REQUIRED TASK. Locate each line below that contains the string "pizz", treating uppercase and lowercase as distinct, and copy every such line.

————————

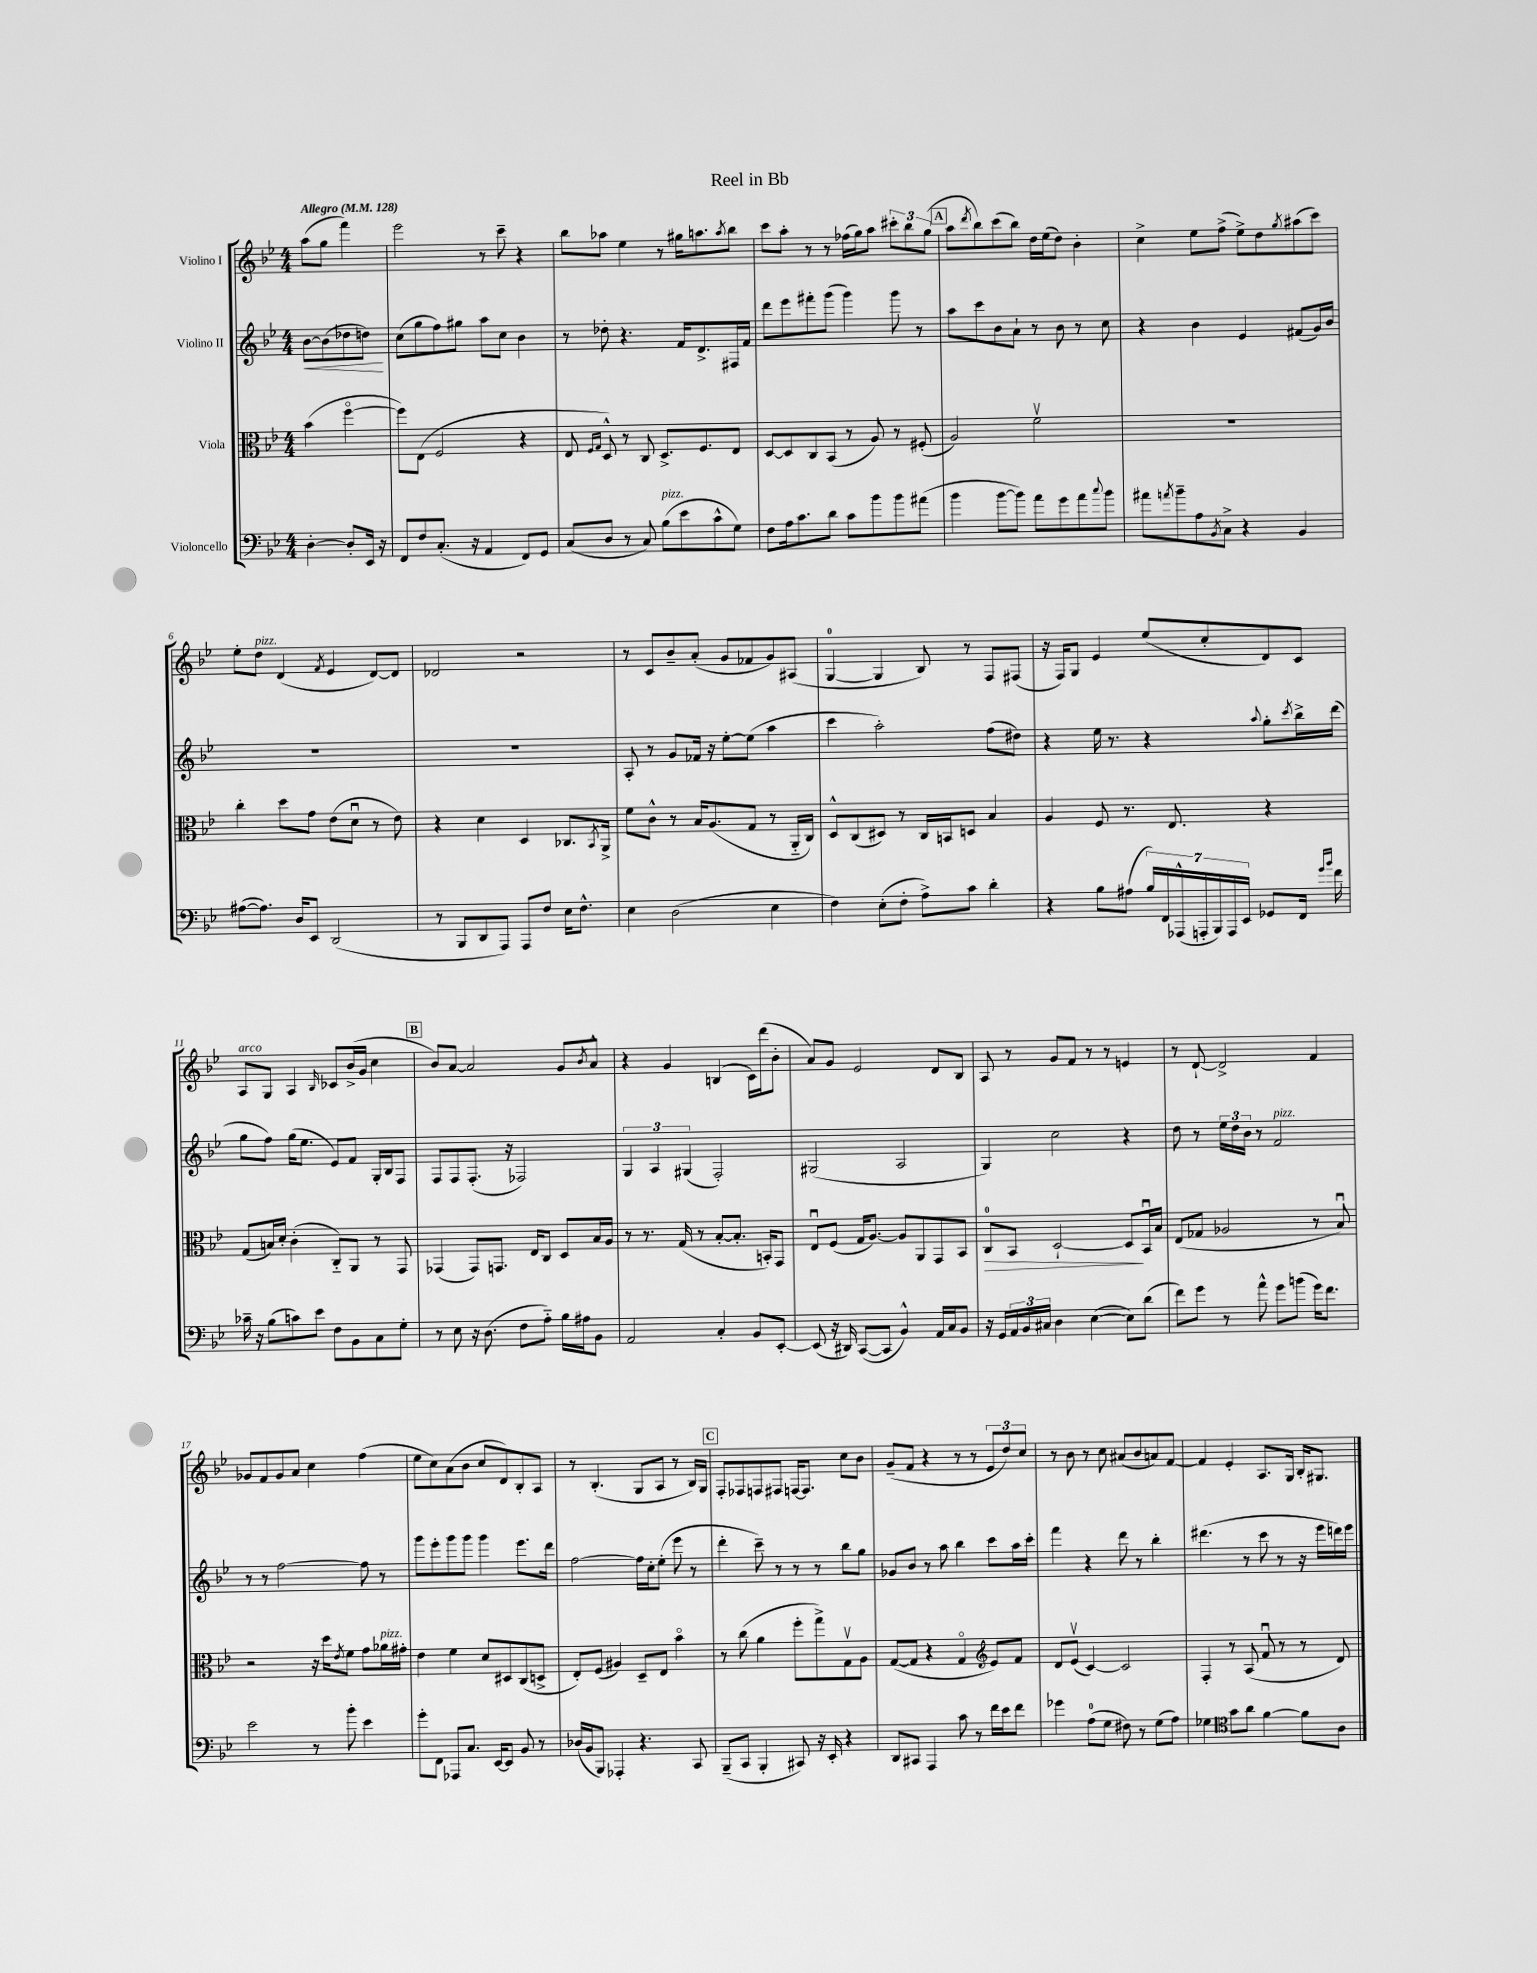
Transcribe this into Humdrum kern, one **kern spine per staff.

**kern	**kern	**dynam	**kern	**dynam	**kern
*part4	*part3	*part3	*part2	*part2	*part1
*staff4	*staff3	*staff3	*staff2	*staff2	*staff1
*I"Violoncello	*I"Viola	*	*I"Violino II	*	*I"Violino I
*clefF4	*clefC3	*	*clefG2	*	*clefG2
*k[b-e-]	*k[b-e-]	*	*k[b-e-]	*	*k[b-e-]
*M4/4	*M4/4	*	*M4/4	*	*M4/4
*MM128	*MM128	*	*MM128	*	*MM128
=	=	=	=	=	=
!	!	!	!	!	!LO:TX:a:B:t=Allegro
!	!	!	!	!LO:HP:b	!
[4D'\	(4b-\	.	[8b-\L	<	(8aa\L
.	.	.	(8b-\]	.	8gg\J
8D'/L]	[4ff\	.	8dd-X\	.	4fff\)
16EE-/Jk	.	.	8ddn\J)	.	.
16r	.	.	.	.	.
.	.	.	.	[	.
=1	=1	=1	=1	=1	=1
8FF/L	8ff\L])	.	(8cc\L	.	2eee-\
8F/	(8E-\J	.	8gg\	.	.
(8.C'/J	2F/	.	8ff\)	.	.
.	.	.	8gg#X\J	.	.
16r	.	.	.	.	.
4AA/	.	.	8aa\L	.	8r
.	.	.	8cc\J	.	8ccc~\
8FF/L)	4r	.	4b-\	.	4r
8GG/J	.	.	.	.	.
=2	=2	=2	=2	=2	=2
(8C/L	8E-/	.	8r	.	8bb-\L
.	16qqF/LL	.	.	.	.
.	16qqG/JJ	.	.	.	.
8D/J	8D^^/)	.	8dd-X'\	.	8aa-X\J
8r	8r	.	4.r	.	4ee-\
8C/)	8C/	.	.	.	.
!LO:TX:a:i:t=pizz.	!	!	!	!	!
(8B-\L	8.D^/L	.	.	.	8r
8e-\	.	.	16f/KL	.	16gg#X\KL
.	8.F/	.	8.d^/	.	8.aan\
8c^^\	.	.	.	.	.
.	.	.	.	.	8qaa/
8G\J)	8E-/J	.	16F#X/L	.	8bb-\J
.	.	.	16f/JJ	.	.
=3	=3	=3	=3	=3	=3
8F\L	[8D/L	.	8ddd\L	.	8ccc\L
16A\k	8D/]	.	8eee-\	.	8aa'\J
8.c\	.	.	.	.	.
.	8C/	.	8fff#X'\	.	8r
8d\J	(8BB-/J	.	(8ggg\J	.	8r
8c\L	8r	.	4ggg\)	.	(16ff-X\LL
.	.	.	.	.	16gg\J)
8b-\	8A/)	.	.	.	8aa\J
8b-\	8r	.	8ggg\	.	12ccc#X'\L
.	.	.	.	.	12bb-\
(8a#X\J	(8F#X'/	.	8r	.	.
.	.	.	.	.	(12gg\J
!!LO:REH:place=s1:t=A
=4	=4	=4	=4	=4	=4
4b-\	2A/)	.	8aa\L	.	8aa\L
.	.	.	.	.	8qddd/
.	.	.	8ccc\	.	8bb-\)
[8b-\L	.	.	8b-\	.	(8ccc\
8b-\J])	.	.	8a`\J	.	8bb-\J)
8a\L	2fv\	.	8r	.	16dd\LL
.	.	.	.	.	(16ee-\J
8g\	.	.	8b-\	.	8dd\J)
8a\	.	.	8r	.	4b-'\
8qqcc/	.	.	.	.	.
8b-\J	.	.	8cc\	.	.
=5	=5	=5	=5	=5	=5
8a#X\L	1r	.	4r	.	4cc^\
8qan/	.	.	.	.	.
8b-~\	.	.	.	.	.
8A\	.	.	4b-\	.	8ee-\L
8qBB-/	.	.	.	.	.
8C^\J	.	.	.	.	(8ff^\J
4r	.	.	4e-/	.	8ee-^\L)
.	.	.	.	.	8dd\
.	.	.	.	.	8qgg/
4BB-/	.	.	(8f#X/L	.	(8aa#X\
.	.	.	16g/L)	.	8ccc\J)
.	.	.	16b-/JJ	.	.
!!LO:LB:g=z
=6	=6	=6	=6	=6	=6
([8A#X\L	4cc'\	.	1r	.	8ee-'\L
!	!	!	!	!	!LO:TX:a:i:t=pizz.
8.A#\J])	.	.	.	.	8dd\J
.	8dd\L	.	.	.	(4d/
16D/KL	.	.	.	.	.
8EE-/J	8g\J	.	.	.	.
.	.	.	.	.	8qf/
(2DD/	(8e-\L	.	.	.	4e-/
.	8du\J	.	.	.	.
.	8r	.	.	.	[8d/L)
.	8e-\)	.	.	.	8d/J]
=7	=7	=7	=7	=7	=7
8r	4r	.	1r	.	2d-X/
8BBB-/L	.	.	.	.	.
8DD/	4d\	.	.	.	.
8AAA/J)	.	.	.	.	.
8AAA/L	4D/	.	.	.	2r
8F/J	.	.	.	.	.
16E-\KL	8.C-X/L	.	.	.	.
8.F^^\J	.	.	.	.	.
.	8qBB-/	.	.	.	.
.	16AA^/Jk	.	.	.	.
=8	=8	=8	=8	=8	=8
4E-\	8f\L	.	8A'/	.	8r
.	8c^^\J	.	8r	.	8c/L
(2D\	8r	.	8g/L	.	8b-~/
.	16B-/KL	.	16f-X/Jk	.	(8a'/J
.	(8.A/	.	16r	.	.
.	.	.	[8ee-'\L	.	8g/L
.	8G/J	.	(8ee-\J]	.	8f-X/
4E-\	8r	.	4aa\	.	8g/)
.	16AA/LL	.	.	.	(8A#X/J
.	16C/JJ)	.	.	.	.
=9	=9	=9	=9	=9	=9
4F\)	8D^^/L	.	4ccc\	.	[4G/
.	(8C/	.	.	.	.
(8E-'\L	8D#X/J)	.	2aa'\)	.	4G/]
8F'\J	8r	.	.	.	.
8A^\L)	16C/LL	.	.	.	8B-/)
.	16BBn/J	.	.	.	.
8c\J	8Dn/J	.	.	.	8r
4d'\	4B-/	.	(8ff\L	.	8F/L
.	.	.	8dd#X\J)	.	(8F#X/J
=10	=10	=10	=10	=10	=10
4r	4A/	.	4r	.	16r
.	.	.	.	.	16F/KL)
.	.	.	.	.	8G/J
8B-\L	8F/	.	16ee-\	.	4e-/
.	.	.	8.r	.	.
(8A#X\J	8.r	.	.	.	.
28B-/LL)	.	.	4r	.	(8ee-/L
28FF/	.	.	.	.	.
.	8.E-/	.	.	.	.
(28AAA-X^^/	.	.	.	.	.
28AAAn'/	.	.	.	.	.
.	.	.	.	.	8cc'/
28BBB-/)	.	.	.	.	.
28AAA/	.	.	.	.	.
28EE-/JJ	.	.	.	.	.
.	.	.	8qqaa/	.	.
8GG-X/L	4r	.	8gg'\L	.	8d/)
.	.	.	8qccc/	.	.
16FF/Jk	.	.	16bb-^\L	.	8c/J
16qqg/LL	.	.	.	.	.
16qqb-/JJ	.	.	.	.	.
16f\	.	.	(16ddd\JJ	.	.
!!LO:LB:g=z
=11	=11	=11	=11	=11	=11
!	!	!	!	!	!LO:TX:a:i:t=arco
16c-X~\	(8G/L	.	8gg\L	.	8A/L
16r	.	.	.	.	.
(8B-\L	16Bn/L)	.	8ff\J)	.	8G/J
.	16d'/JJ	.	.	.	.
8cn\)	(4c'\	.	(16gg\KL	.	4A/
.	.	.	8.ee-\J	.	.
8e-\J	.	.	.	.	.
.	.	.	.	.	16qqB-/
8F\L	8C/L)	.	8e-/L)	.	8c-X/L
8BB-\	8AA/J	.	8f/J	.	(16b-^/L
.	.	.	.	.	16g/JJ
8C\	8r	.	16G'/LL	.	4cc\
.	.	.	16B-/J	.	.
8G'\J	8GG/	.	8F/J	.	.
!!LO:REH:place=s1:t=B
=12	=12	=12	=12	=12	=12
8r	(4GG-X/	.	8F/L	.	8b-/L)
8E-\	.	.	8F/	.	[8a/J
16r	8GG-/L)	.	(8.F'/J	.	2a/]
(8.D\	.	.	.	.	.
.	8.GGn/J	.	.	.	.
.	.	.	16r	.	.
8F\L	.	.	2F-X/)	.	.
.	16E-/KL	.	.	.	.
8A\J)	8C/J	.	.	.	.
16B-\LL	8D/L	.	.	.	8g/L
16A#X\J	.	.	.	.	.
.	.	.	.	.	8qb-/
8BB-\J	16B-/L	.	.	.	8a^^/J
.	16A/JJ	.	.	.	.
=13	=13	=13	=13	=13	=13
2AA/	8r	.	6G/	.	4r
.	8.r	.	.	.	.
.	.	.	6A/	.	.
.	.	.	.	.	4g/
.	(16G/	.	.	.	.
.	.	.	(6G#X/	.	.
.	8r	.	.	.	.
4C'/	[8B-'/L	.	2F'/)	.	(4Bn/
.	8.B-'/J]	.	.	.	.
8BB-/L	.	.	.	.	16c\LL)
.	16BBn'/KL)	.	.	.	(16ddd\J
[8EE-'/J	8GG/J	.	.	.	8b-'\J
=14	=14	=14	=14	=14	=14
(8EE-/]	8E-u/L	.	(2G#X/	.	8a/L)
16r	(8F/J	.	.	.	8g/J
16DD#X/)	.	.	.	.	.
([8CC/L	16G/KL	.	.	.	2e-/
.	[8.A/J)	.	.	.	.
8CC/J]	.	.	.	.	.
4BB-^^/)	8A/L]	.	2A/	.	.
.	8AA/	.	.	.	.
16AA/LL	8GG/	.	.	.	8d/L
16C/J	.	.	.	.	.
8BB-/J	8BB-/J	.	.	.	8B-/J
=15	=15	=15	=15	=15	=15
!	!	!LO:HP:b	!	!	!
16r	8C/L	>	4G/)	.	8A/
16GG/LL	.	.	.	.	.
24AA/	8BB-/J	.	.	.	8r
24BB-/	.	.	.	.	.
24C#X/JJ	.	.	.	.	.
4D\	[2D`/	.	2cc\	.	8g/L
.	.	.	.	.	8f/J
([4E-\	.	.	.	.	8r
.	.	.	.	.	8r
8E-\L])	8D/L]	.	4r	.	4en/
(8d\J	16BB-u/L	]	.	.	.
.	16B-/JJ	.	.	.	.
=16	=16	=16	=16	=16	=16
8f\L)	(8E-/L	.	8dd\	.	8r
8g\J	8G-X/J	.	8r	.	[8d`/
8r	2A-X/	.	24ee-\LL	.	2d^/]
.	.	.	24dd\	.	.
.	.	.	24b-\JJ	.	.
8a^^\	.	.	8r	.	.
!	!	!	!LO:TX:a:i:t=pizz.	!	!
8g\L	.	.	2f/	.	.
(8bn\J	.	.	.	.	.
16g\KL)	8r	.	.	.	4f/
8.f\J	.	.	.	.	.
.	8B-u/)	.	.	.	.
!!LO:LB:g=z
=17	=17	=17	=17	=17	=17
2e-\	2r	.	8r	.	8g-X/L
.	.	.	8r	.	8f/
.	.	.	[2ff\	.	8g-/
.	.	.	.	.	8a/J
8r	16r	.	.	.	4cc\
.	16dd\KL	.	.	.	.
.	8qe-/	.	.	.	.
8b-'\	8f\J	.	.	.	.
4e-\	8g\L	.	8ff\]	.	(4ff\
!	!LO:TX:a:i:t=pizz.	!	!	!	!
.	16a-X\L	.	8r	.	.
.	16g#X'\JJ	.	.	.	.
=18	=18	=18	=18	=18	=18
8g'\L	4e-\	.	8ggg\L	.	8ee-\L
8FF\J	.	.	8eee-'\	.	8cc\)
8AAA-X/L	4f\	.	8ggg\	.	(8a\
8.C/J	.	.	8ggg\J	.	8b-\J
.	8d/L	.	4ggg\	.	8cc/L
[16EE-/KL	.	.	.	.	.
8EE-/J]	8D#X/	.	.	.	8d/)
8BB-/	(8C/	.	8.eee-\L	.	8B-'/
8r	8Dn^/J	.	.	.	8A/J
.	.	.	16ddd\Jk	.	.
=19	=19	=19	=19	=19	=19
(16D-X/LL	8E-'/L)	.	[2ff\	.	8r
16BB-/J	.	.	.	.	.
8BBB-/J)	(8F/J	.	.	.	(4.B-'/
4AAA-X'/	4A#X/)	.	.	.	.
4.r	8D~/L	.	16ff\LL]	.	8G/L
.	.	.	16cc'\J	.	.
.	8E-/J	.	(8ee-'\J	.	8A/J
.	4b-\	.	8eee-\	.	8r
8CC/	.	.	8r	.	16B-/LL)
.	.	.	.	.	16G/JJ
!!LO:REH:place=s1:t=C
=20	=20	=20	=20	=20	=20
(8BBB-~/L	8r	.	4ddd'\	.	8F'/L
8CC/J	(8cc\	.	.	.	8F-X/
4BBB-'/	4a\	.	8ccc~\)	.	8Fn/
.	.	.	8r	.	8F#X/J
8CC#X/)	8ff'\L	.	8r	.	[16Fn/KL
.	.	.	.	.	8.F/J]
16r	8gg^\)	.	8r	.	.
16EE-'/	.	.	.	.	.
4r	8Gv\	.	8bb-\L	.	8cc\L
.	8A\J	.	8gg\J	.	8b-\J
=21	=21	=21	=21	=21	=21
8DD/L	([8G/L	.	8g-X/L	.	(8g~/L
8CC#X/J	8G/J]	.	8b-/J	.	8f/J
4AAA/	4r	.	8r	.	4r
.	.	.	8aa\	.	.
8c\	4G/	.	4bb-\	.	8r
8r	.	.	.	.	8r
*	*clefG2	*	*	*	*
16f\LL	8e-/L)	.	8ccc\L	.	12e-/L
16e-\J	.	.	.	.	.
.	.	.	.	.	12dd/)
8f\J	8f/J	.	16aa\L	.	.
.	.	.	.	.	12cc/J
.	.	.	16ccc'\JJ	.	.
=22	=22	=22	=22	=22	=22
4g-X\	8d/L	.	4fff\	.	8r
.	(8e-v/J	.	.	.	8b-\
(8A\L	[4c/)	.	4r	.	8r
8G\J	.	.	.	.	8cc\
8F#X\)	2c/]	.	8ddd\	.	(8a#X/L
8r	.	.	8r	.	8b-/
(8G\L	.	.	4bb-'\	.	8an/)
8A\J)	.	.	.	.	[8f/J
=23	=23	=23	=23	=23	=23
4G-X\	4F'/	.	(4.ddd#X\	.	4f/]
*clefC4	*	*	*	*	*
8g\L	8r	.	.	.	4e-'/
8a\J	(8A/	.	8r	.	.
[4f\	8fu/	.	8ccc\	.	8.A/L
.	8r	.	8r	.	.
.	.	.	.	.	16G/Jk
8f\L]	8r	.	16r	.	16B-'/KL
.	.	.	16eee-\LL	.	8.G#X/J
8A\J	8d/)	.	16dddn\)	.	.
.	.	.	16eee-\JJ	.	.
==	==	==	==	==	==
*-	*-	*-	*-	*-	*-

————————

THE ANSWER.
!LO:TX:a:i:t=pizz.	!	!	!	!	!
!	!	!	!	!	!LO:TX:a:i:t=pizz.
!	!	!	!LO:TX:a:i:t=pizz.	!	!
!	!LO:TX:a:i:t=pizz.	!	!	!	!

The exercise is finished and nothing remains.